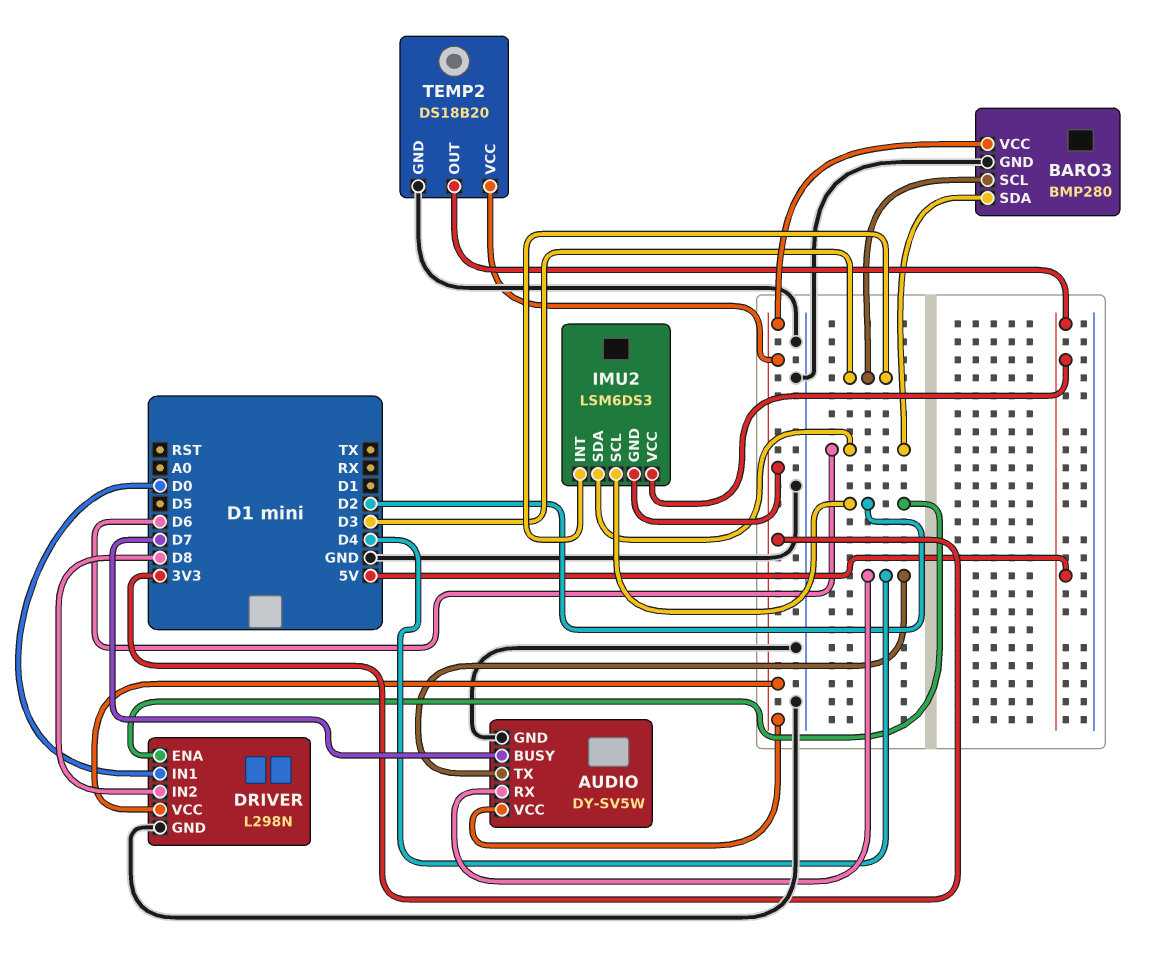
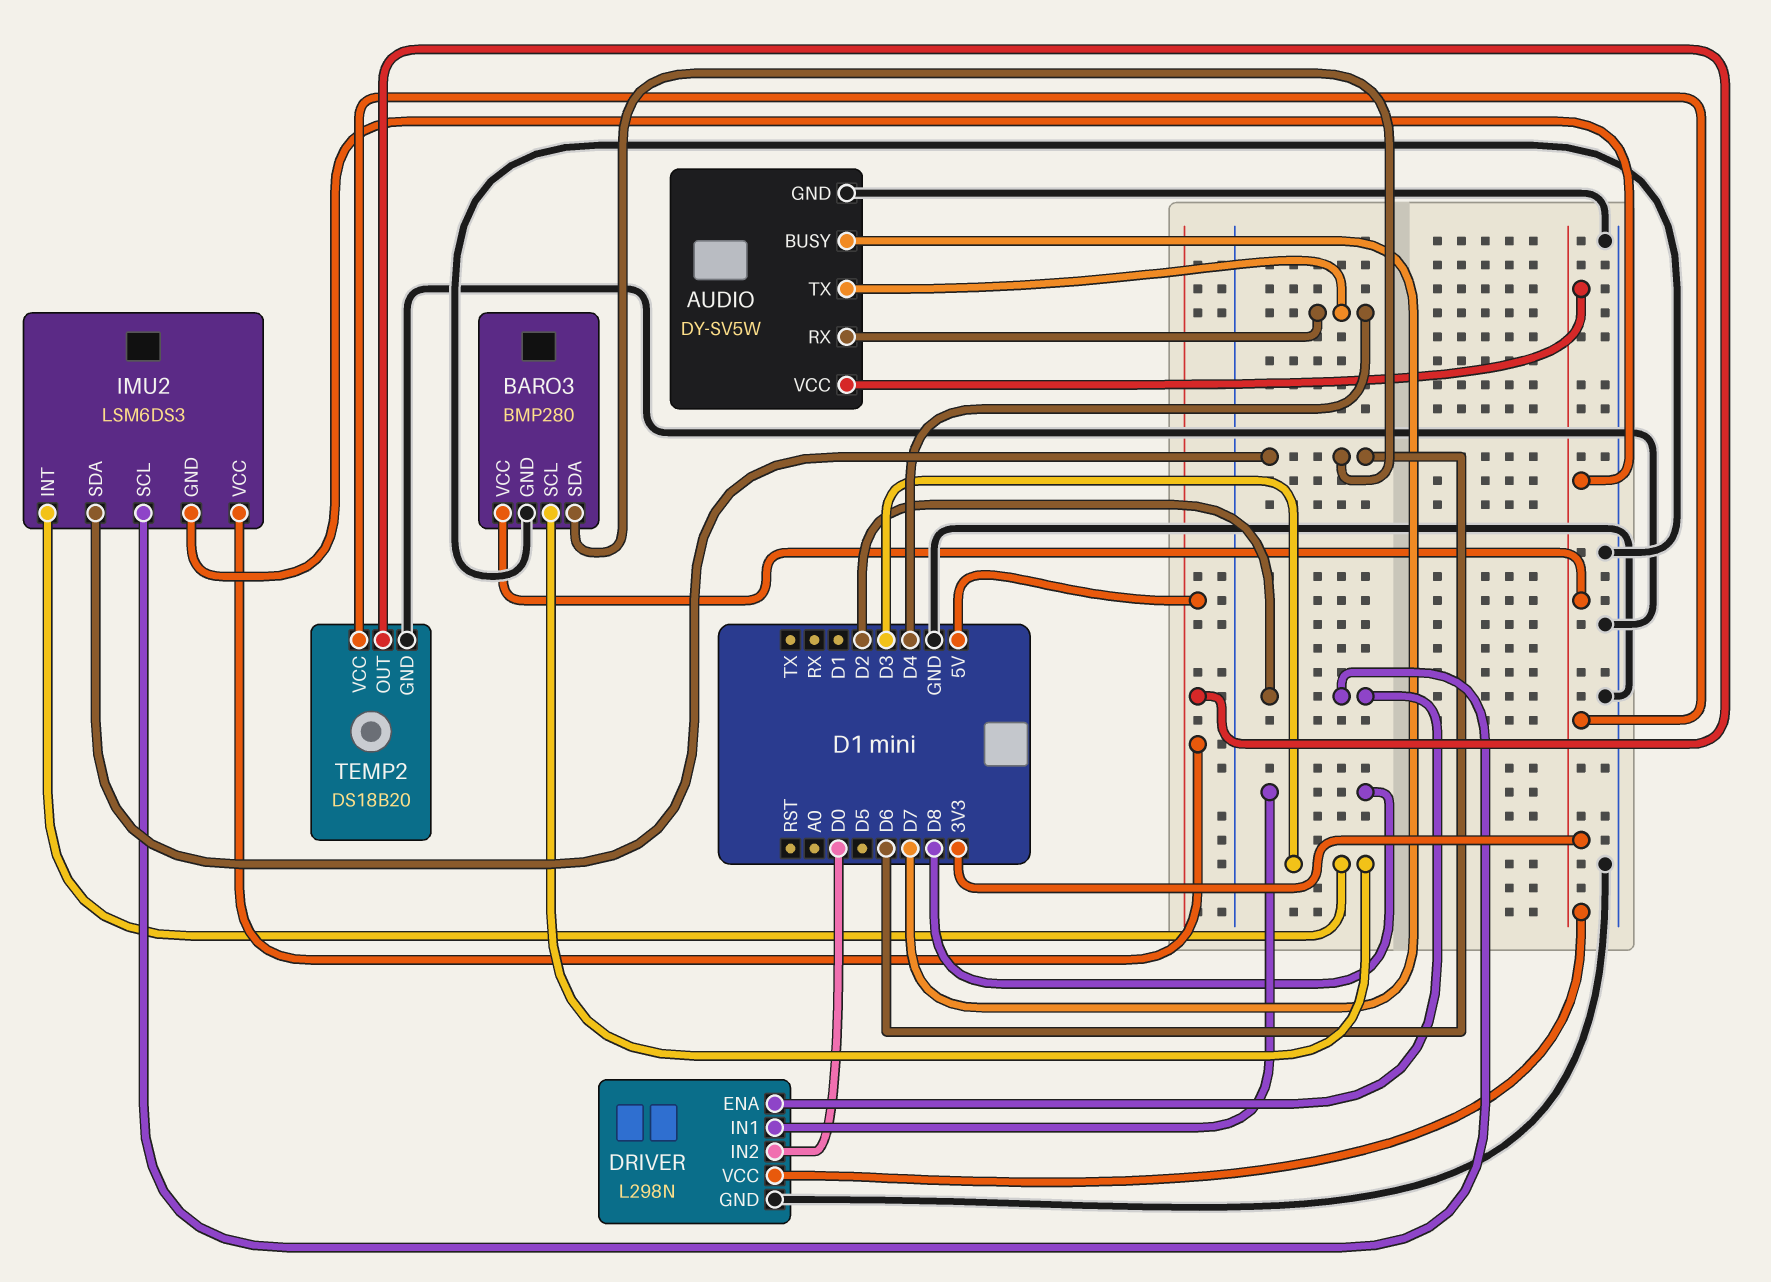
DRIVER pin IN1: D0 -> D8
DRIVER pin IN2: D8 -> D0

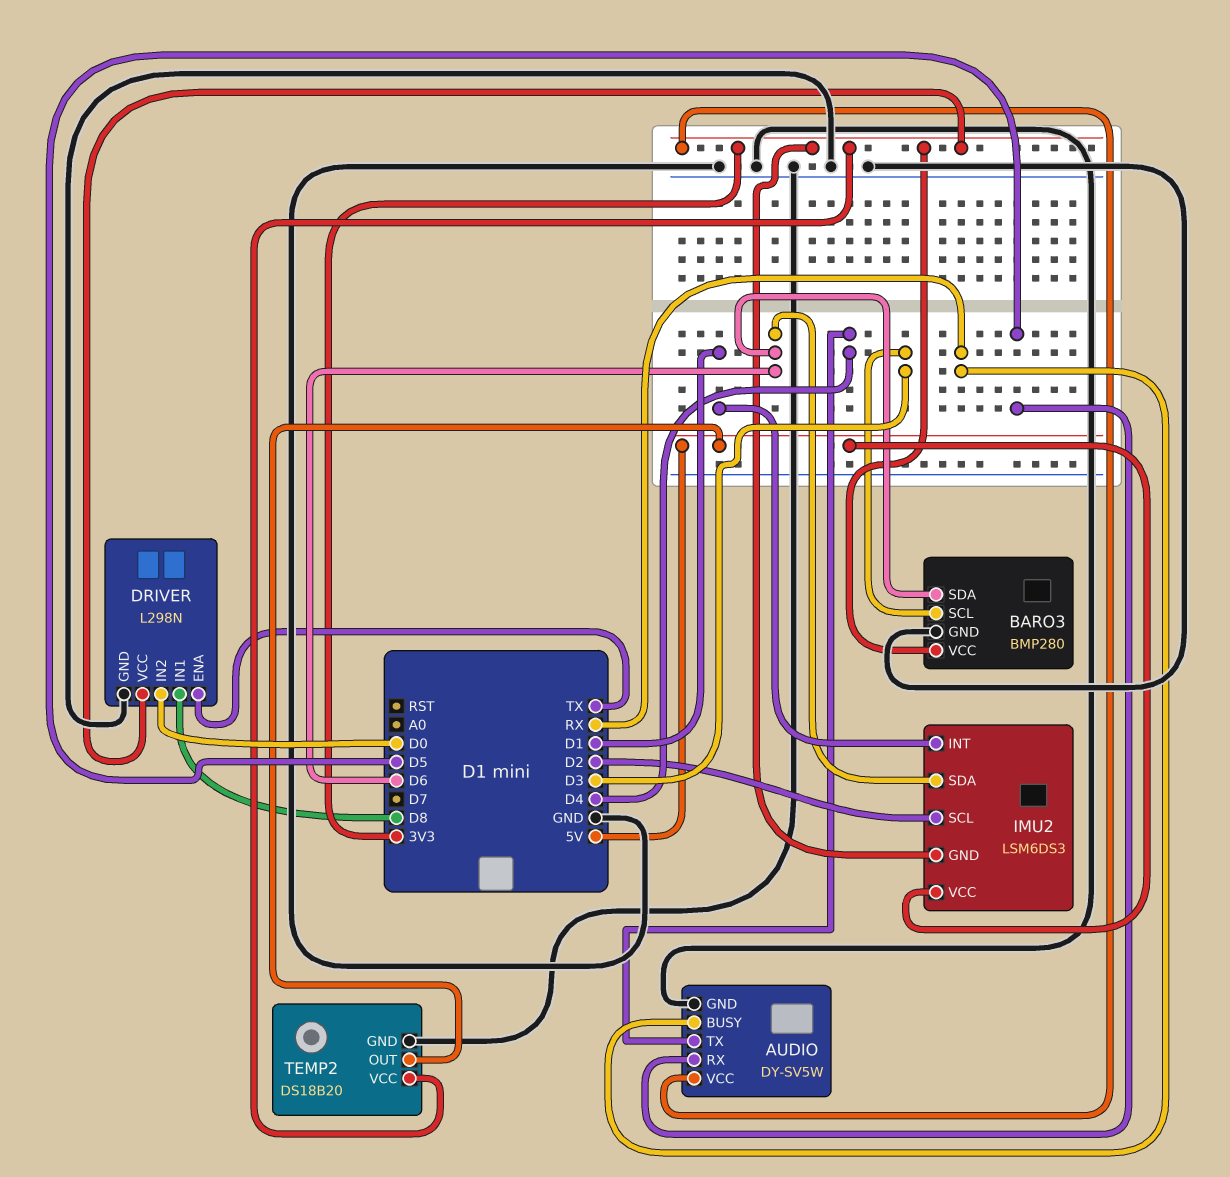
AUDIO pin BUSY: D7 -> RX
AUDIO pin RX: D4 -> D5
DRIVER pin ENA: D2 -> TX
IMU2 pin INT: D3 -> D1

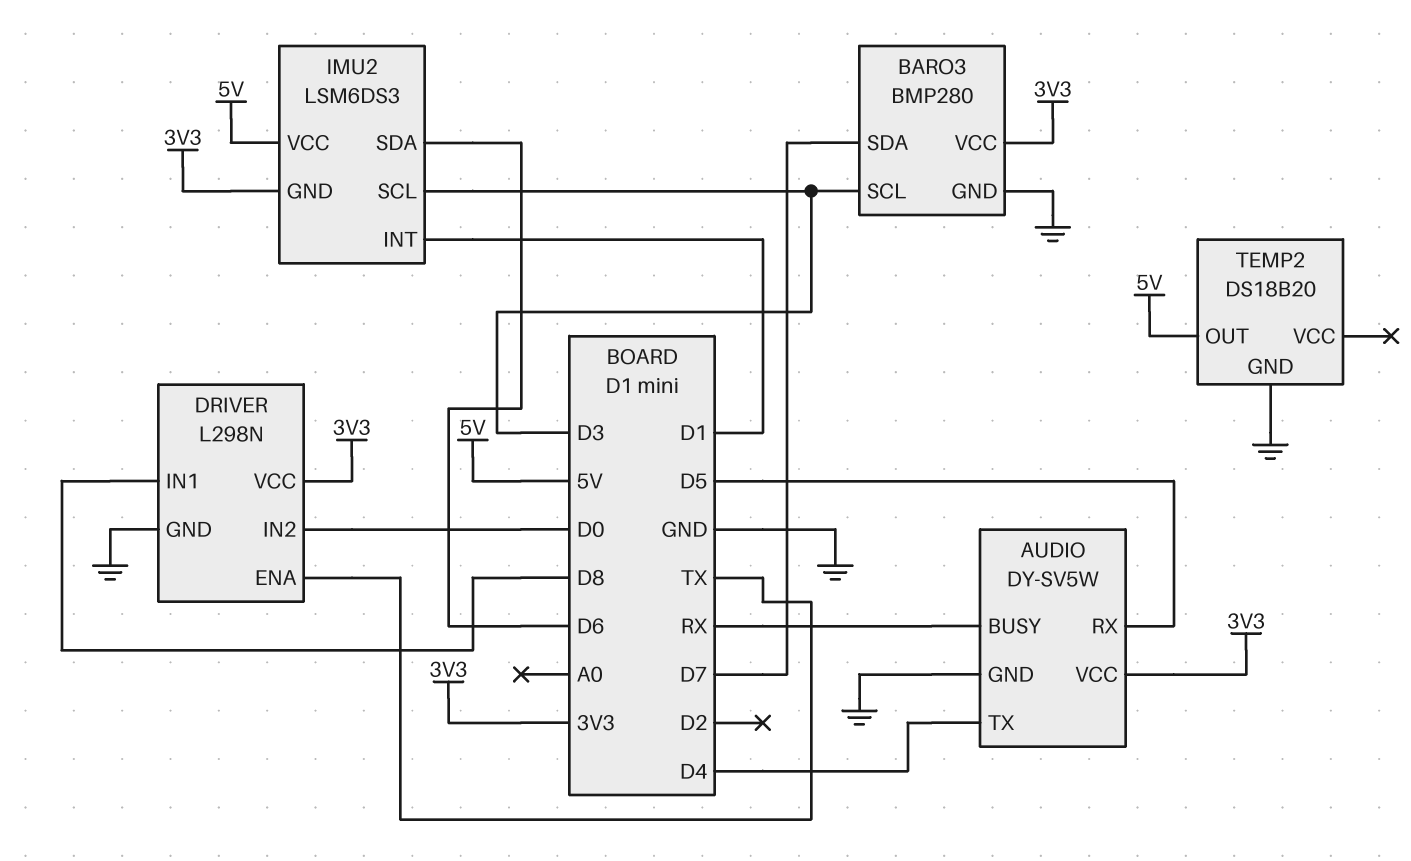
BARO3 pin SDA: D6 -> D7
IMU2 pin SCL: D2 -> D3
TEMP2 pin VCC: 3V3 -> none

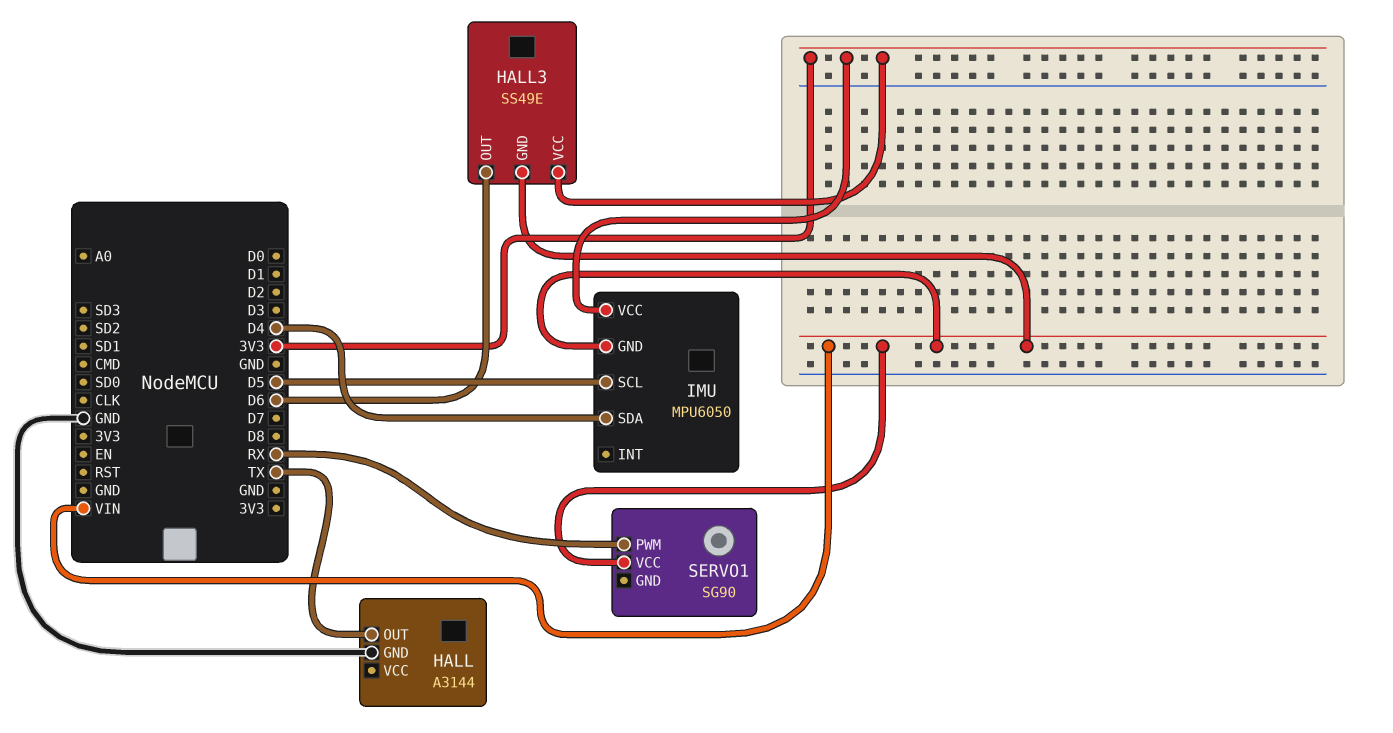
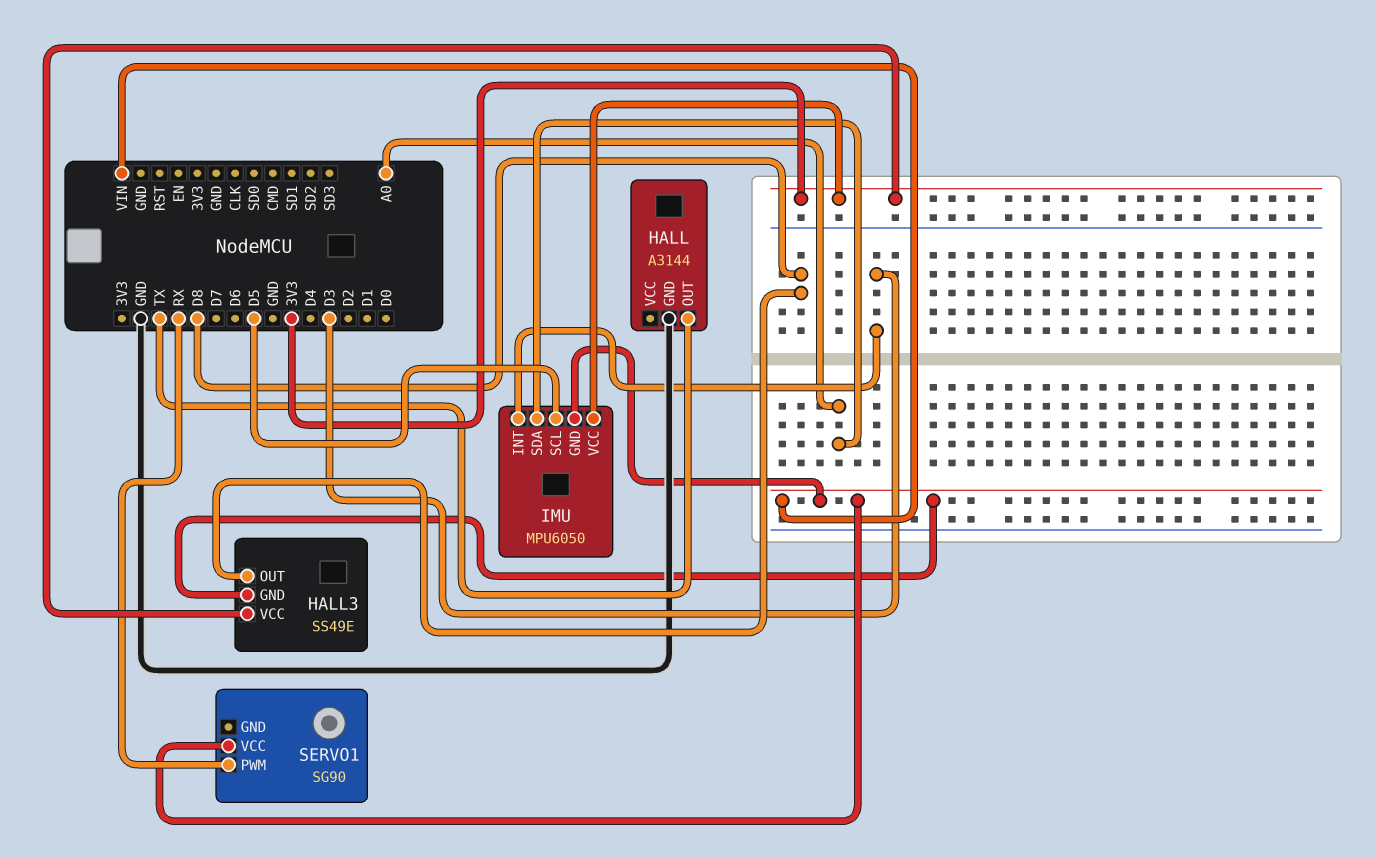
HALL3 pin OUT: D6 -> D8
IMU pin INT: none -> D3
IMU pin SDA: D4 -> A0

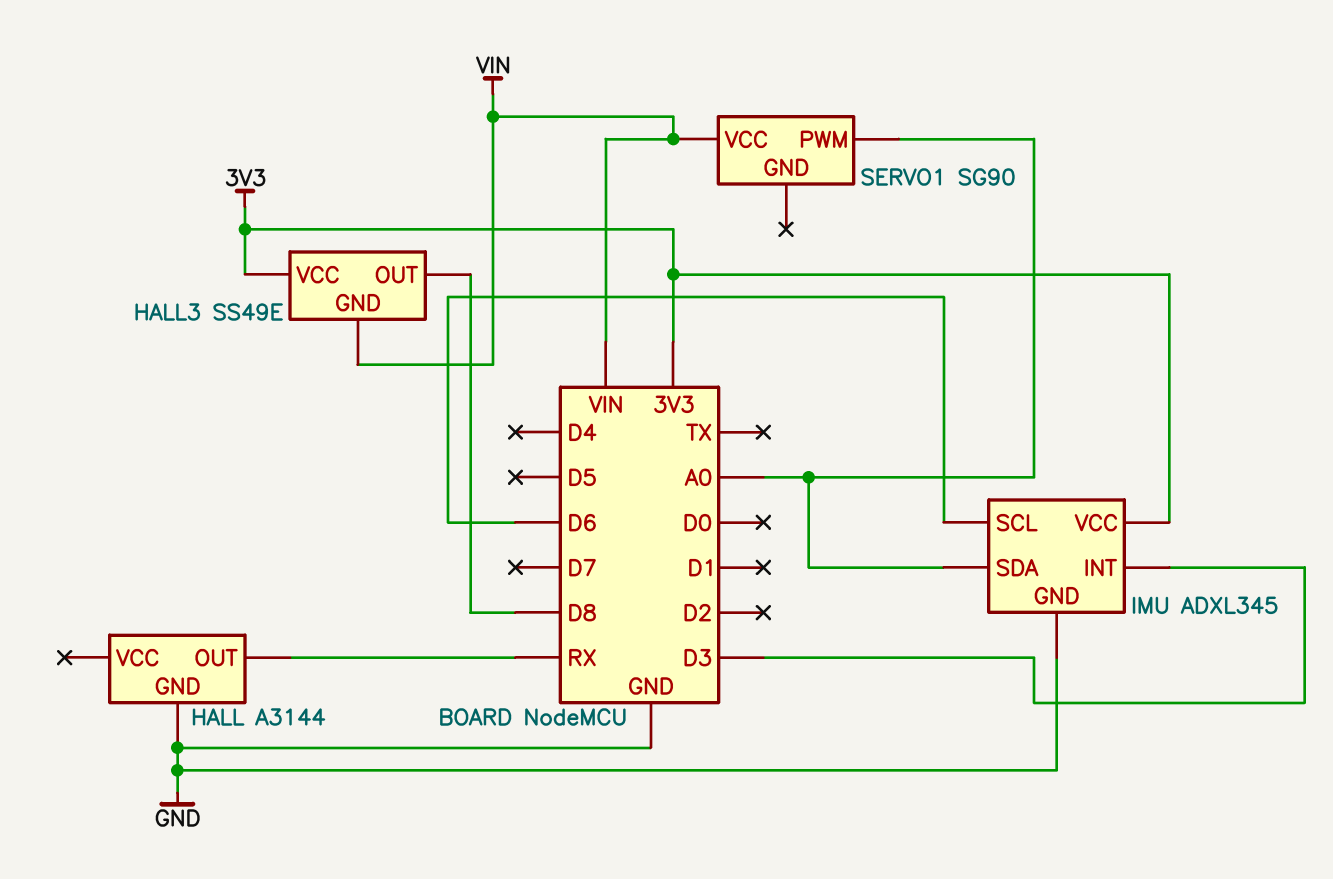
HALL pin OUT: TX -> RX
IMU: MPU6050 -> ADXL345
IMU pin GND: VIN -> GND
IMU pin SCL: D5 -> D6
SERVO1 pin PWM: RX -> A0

---+---

- **EXERCISE REQUIREMENTS**: Write out exactly the lines from the one containing "DRIVER pin ENA: D2 -> TX" through the end of the records above, both included, leaving all pictures out.

- **SOLUTION TO THIS EXERCISE**:
DRIVER pin ENA: D2 -> TX
IMU2 pin INT: D3 -> D1

BARO3 pin SDA: D6 -> D7
IMU2 pin SCL: D2 -> D3
TEMP2 pin VCC: 3V3 -> none

HALL3 pin OUT: D6 -> D8
IMU pin INT: none -> D3
IMU pin SDA: D4 -> A0

HALL pin OUT: TX -> RX
IMU: MPU6050 -> ADXL345
IMU pin GND: VIN -> GND
IMU pin SCL: D5 -> D6
SERVO1 pin PWM: RX -> A0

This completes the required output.